# ACTIVITY
Starting with the line that contains "cadenas (marron) |", return every line through the end of the listing below exactly as written. Omit the pictures.

+ + + + + + +

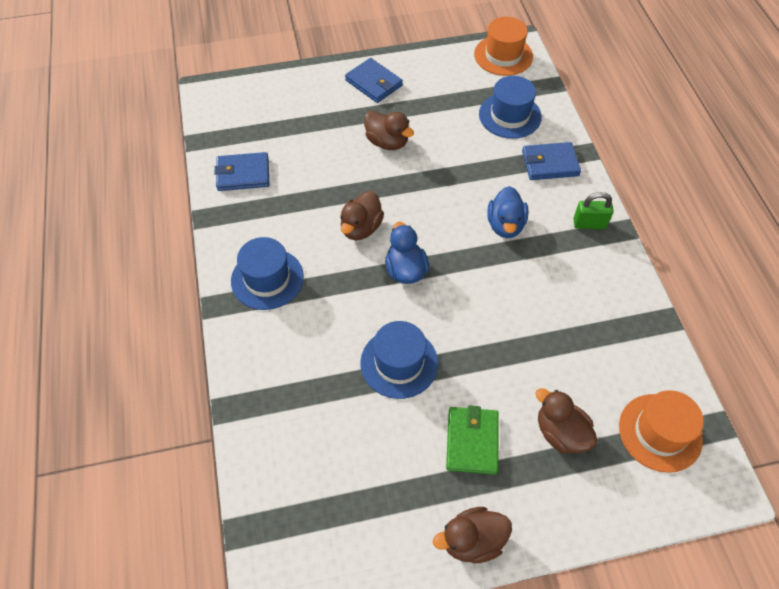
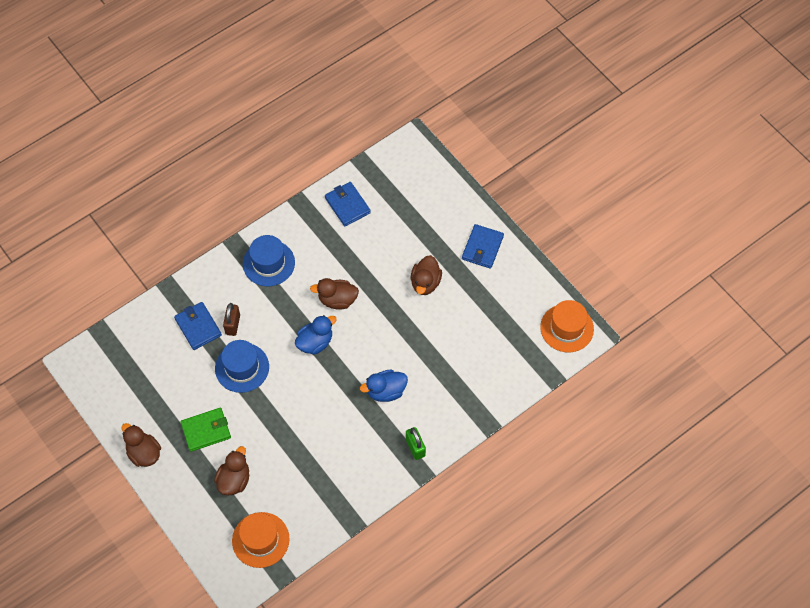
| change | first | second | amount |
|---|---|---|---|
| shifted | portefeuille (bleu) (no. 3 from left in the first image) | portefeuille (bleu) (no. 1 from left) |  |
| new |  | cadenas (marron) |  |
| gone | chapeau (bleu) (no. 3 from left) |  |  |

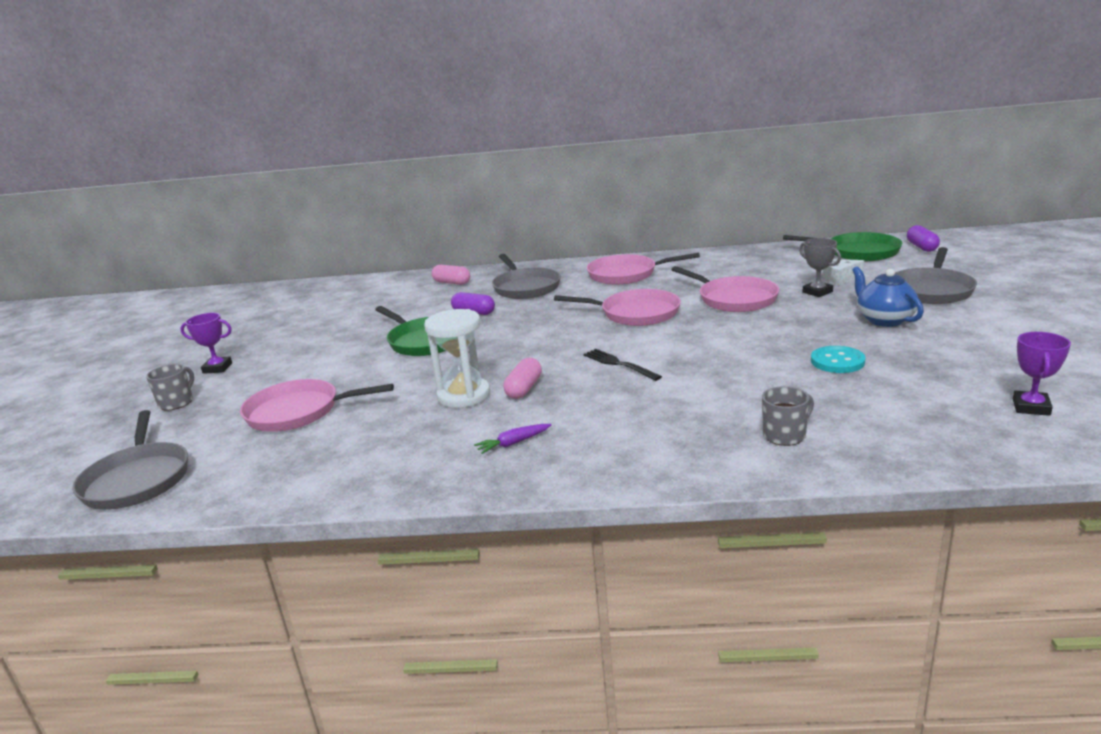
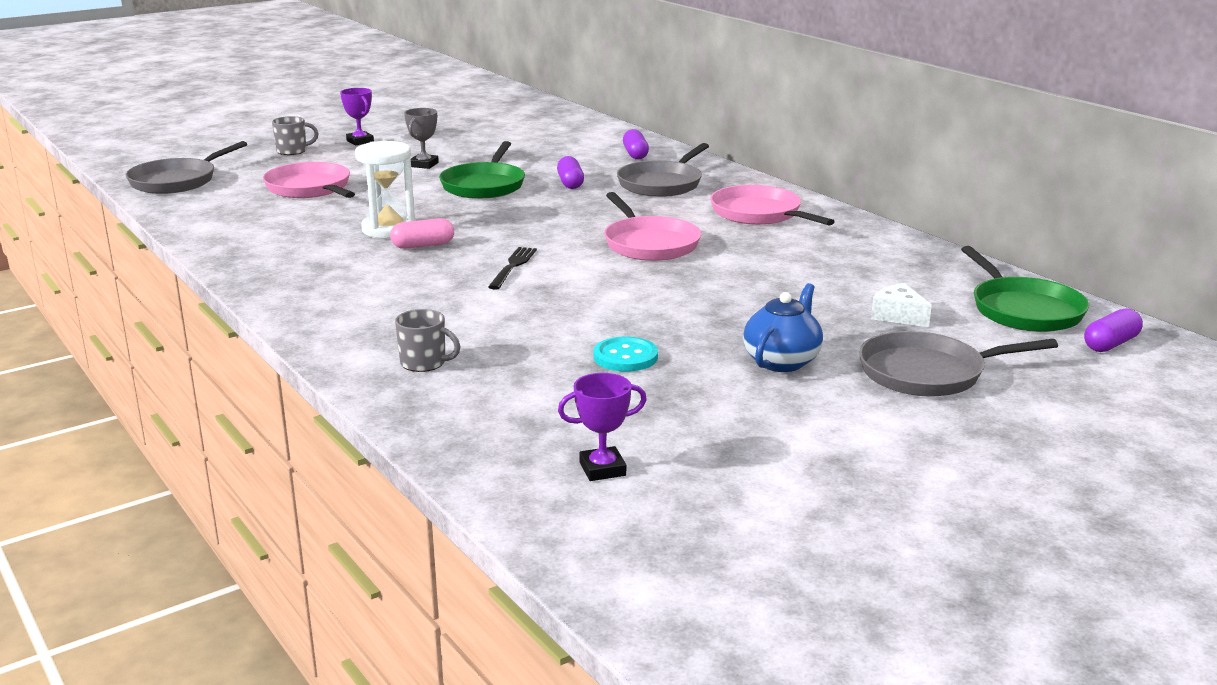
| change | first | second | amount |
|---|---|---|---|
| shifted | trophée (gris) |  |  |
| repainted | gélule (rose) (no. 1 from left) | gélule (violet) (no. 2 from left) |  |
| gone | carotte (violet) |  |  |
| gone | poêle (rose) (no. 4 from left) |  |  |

+ + + + + + +

# TASK ANSWER
| new |  | cadenas (marron) |  |
| gone | chapeau (bleu) (no. 3 from left) |  |  |

| change | first | second | amount |
|---|---|---|---|
| shifted | trophée (gris) |  |  |
| repainted | gélule (rose) (no. 1 from left) | gélule (violet) (no. 2 from left) |  |
| gone | carotte (violet) |  |  |
| gone | poêle (rose) (no. 4 from left) |  |  |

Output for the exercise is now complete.